Required work. Apart from the pictures, every entry must be retyped exactly.

▽

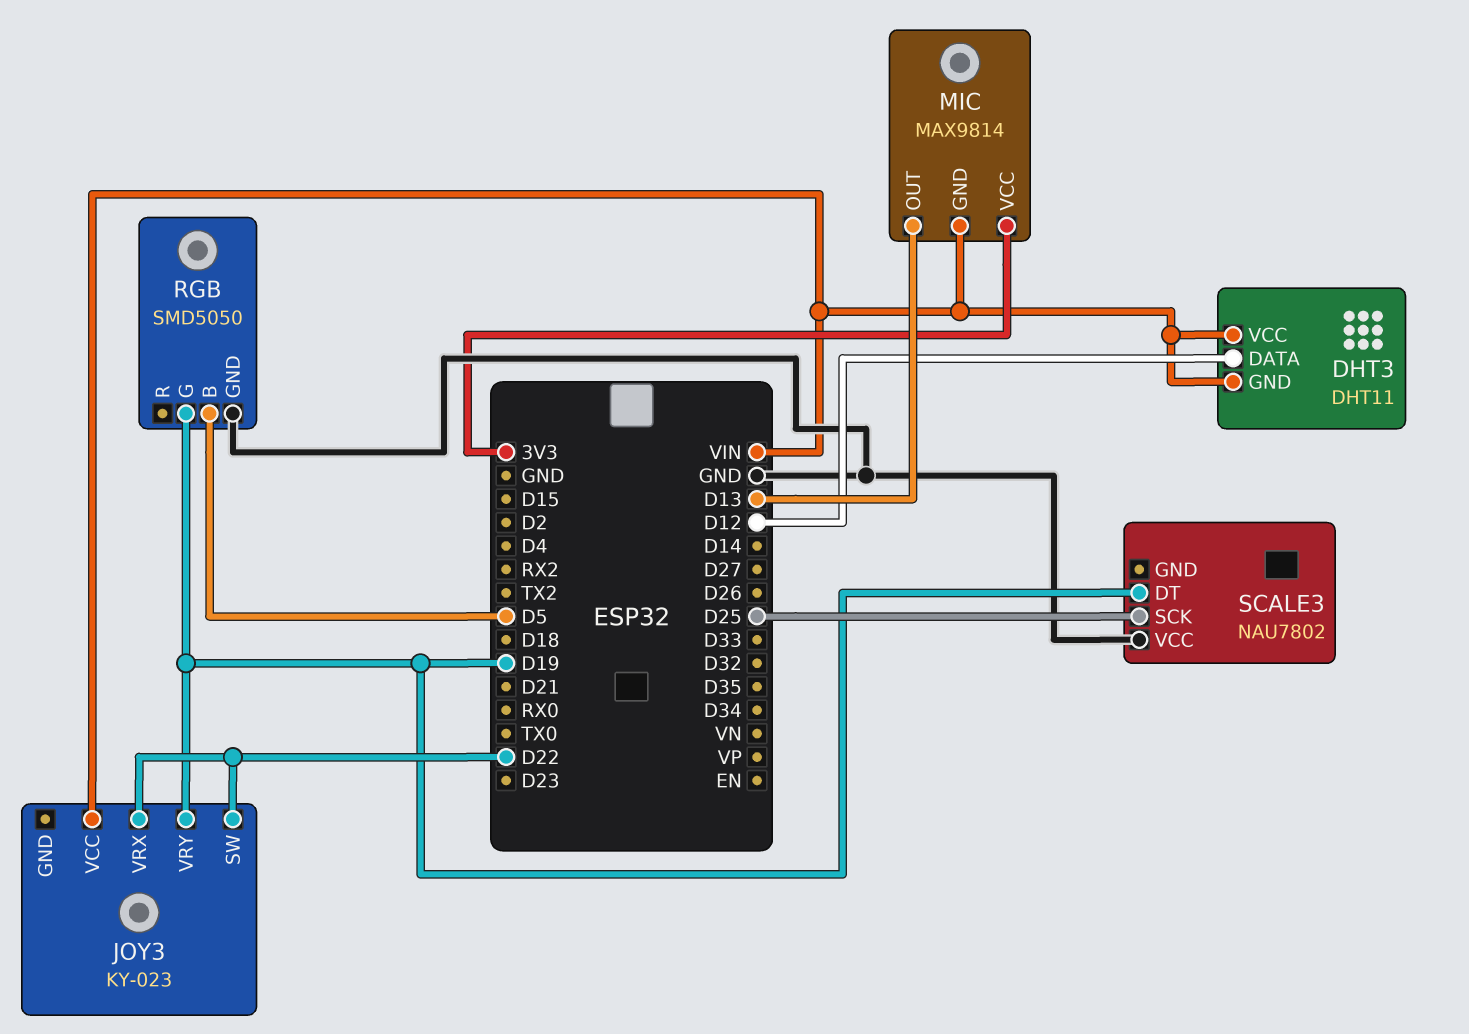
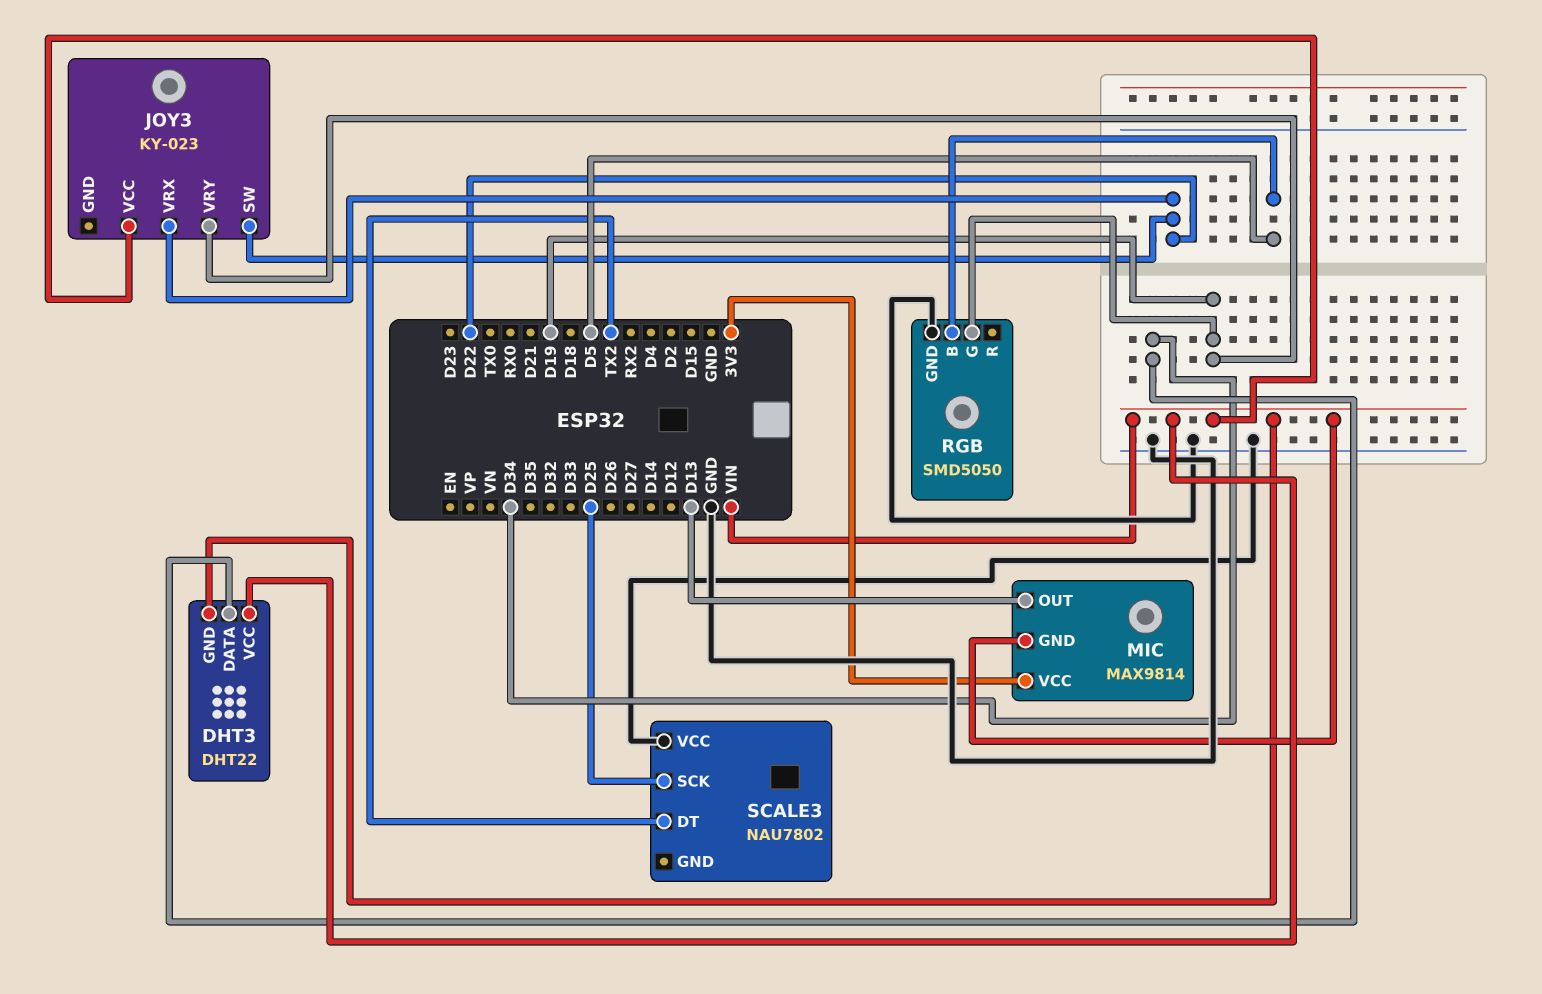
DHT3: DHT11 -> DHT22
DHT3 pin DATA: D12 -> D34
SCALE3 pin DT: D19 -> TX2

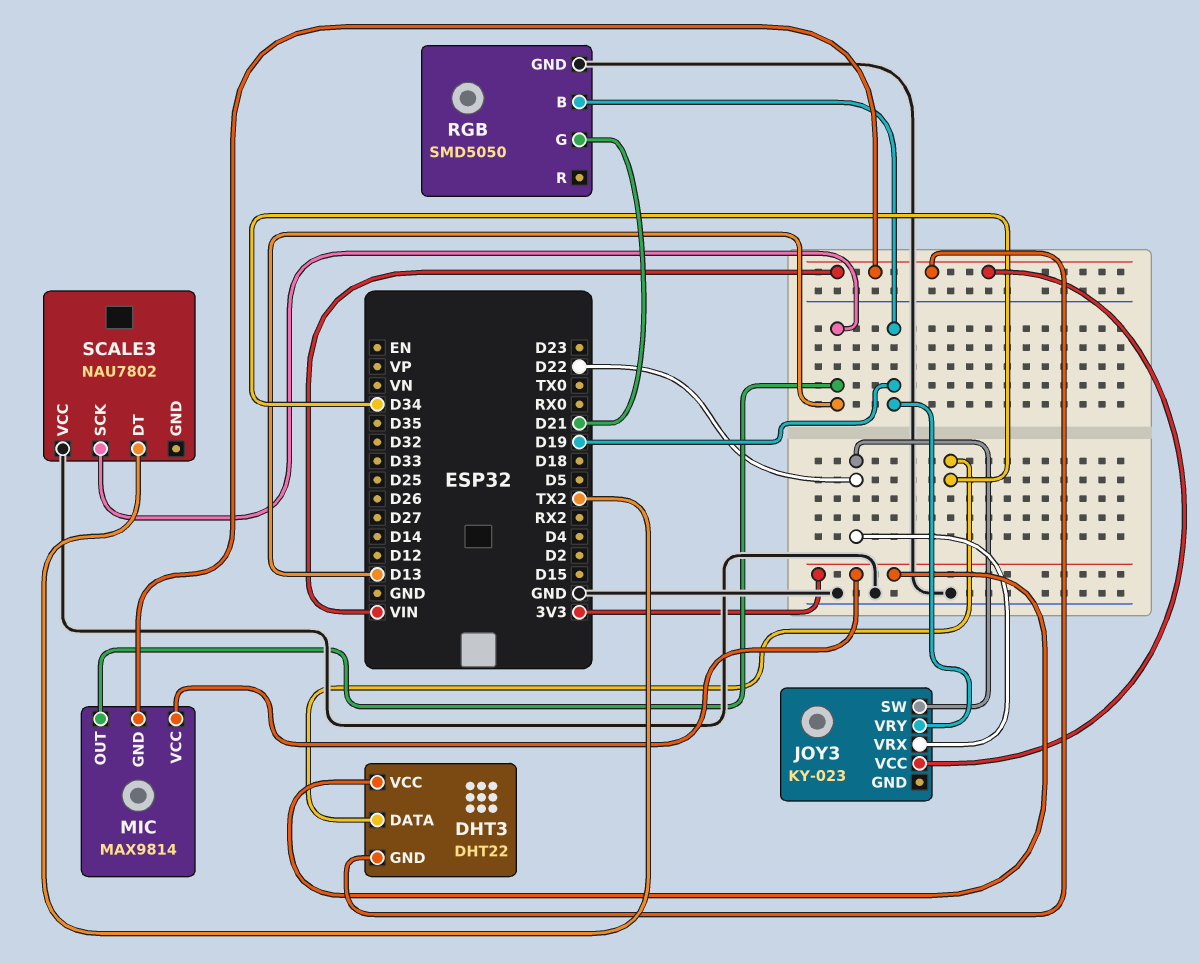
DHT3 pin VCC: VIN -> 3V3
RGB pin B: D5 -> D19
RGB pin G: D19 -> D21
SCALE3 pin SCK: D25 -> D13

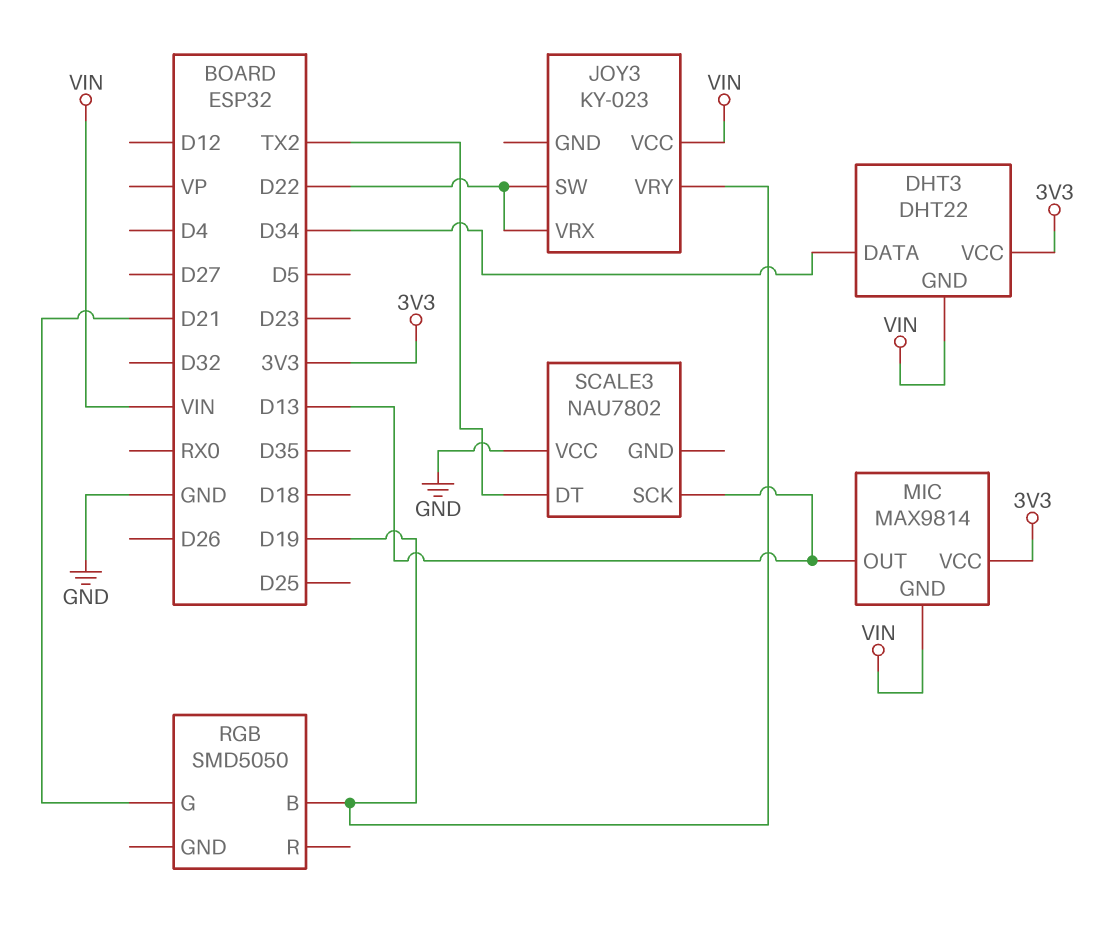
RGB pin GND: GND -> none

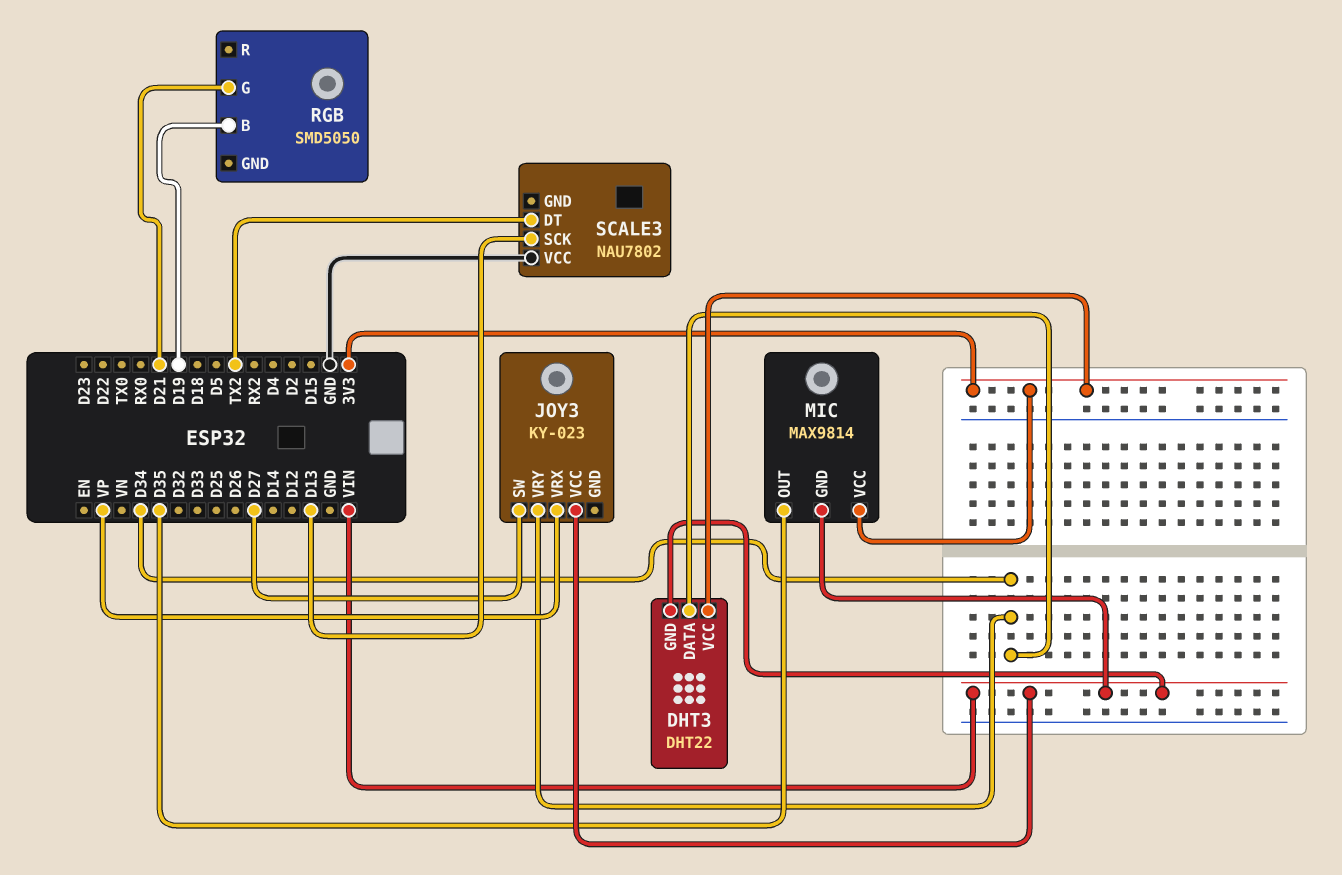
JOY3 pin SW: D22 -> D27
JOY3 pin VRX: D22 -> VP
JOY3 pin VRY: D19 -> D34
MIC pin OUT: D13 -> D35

△

Problem solution.
DHT3: DHT11 -> DHT22
DHT3 pin DATA: D12 -> D34
SCALE3 pin DT: D19 -> TX2

DHT3 pin VCC: VIN -> 3V3
RGB pin B: D5 -> D19
RGB pin G: D19 -> D21
SCALE3 pin SCK: D25 -> D13

RGB pin GND: GND -> none

JOY3 pin SW: D22 -> D27
JOY3 pin VRX: D22 -> VP
JOY3 pin VRY: D19 -> D34
MIC pin OUT: D13 -> D35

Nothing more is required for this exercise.